Count the lines in the items below that contain the string "curtain", with uppercase and lowercase treated as distinct, and give only the resulting number.

> EXERCISE INPUTS:
====================

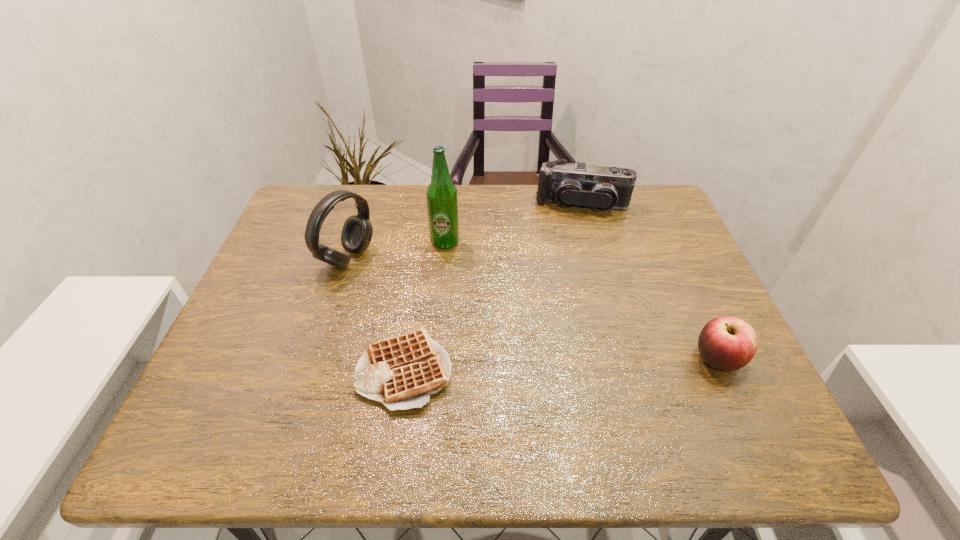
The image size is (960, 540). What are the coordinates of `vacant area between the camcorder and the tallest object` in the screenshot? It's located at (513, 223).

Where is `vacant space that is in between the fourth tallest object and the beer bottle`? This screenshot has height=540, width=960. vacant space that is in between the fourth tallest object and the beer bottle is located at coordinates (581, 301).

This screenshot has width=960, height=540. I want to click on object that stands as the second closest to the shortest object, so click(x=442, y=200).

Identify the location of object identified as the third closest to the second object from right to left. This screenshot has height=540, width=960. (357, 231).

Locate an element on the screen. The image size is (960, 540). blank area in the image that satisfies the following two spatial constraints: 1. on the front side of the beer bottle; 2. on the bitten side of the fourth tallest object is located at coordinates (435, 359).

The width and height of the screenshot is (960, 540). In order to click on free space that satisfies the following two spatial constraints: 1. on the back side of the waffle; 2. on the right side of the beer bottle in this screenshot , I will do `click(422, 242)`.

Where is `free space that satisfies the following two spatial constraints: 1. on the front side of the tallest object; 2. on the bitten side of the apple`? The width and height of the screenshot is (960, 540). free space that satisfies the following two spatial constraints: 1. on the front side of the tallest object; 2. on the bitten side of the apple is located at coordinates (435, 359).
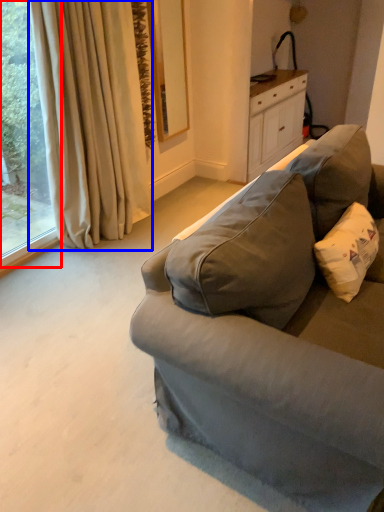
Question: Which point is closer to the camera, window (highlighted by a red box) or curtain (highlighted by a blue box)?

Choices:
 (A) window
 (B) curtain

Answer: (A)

====================

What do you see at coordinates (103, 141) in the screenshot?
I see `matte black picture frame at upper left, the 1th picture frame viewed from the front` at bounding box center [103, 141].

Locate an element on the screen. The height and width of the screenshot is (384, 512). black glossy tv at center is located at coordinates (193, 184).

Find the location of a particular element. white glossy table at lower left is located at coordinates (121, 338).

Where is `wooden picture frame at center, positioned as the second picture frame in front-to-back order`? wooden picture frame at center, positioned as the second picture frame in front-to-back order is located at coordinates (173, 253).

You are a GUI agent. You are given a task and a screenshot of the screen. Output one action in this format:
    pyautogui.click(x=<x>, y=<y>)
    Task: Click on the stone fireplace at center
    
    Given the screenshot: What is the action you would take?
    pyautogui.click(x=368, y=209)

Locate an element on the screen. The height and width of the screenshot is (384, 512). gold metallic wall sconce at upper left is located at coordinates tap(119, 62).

====================

> RESULT OF THIS TASK: 2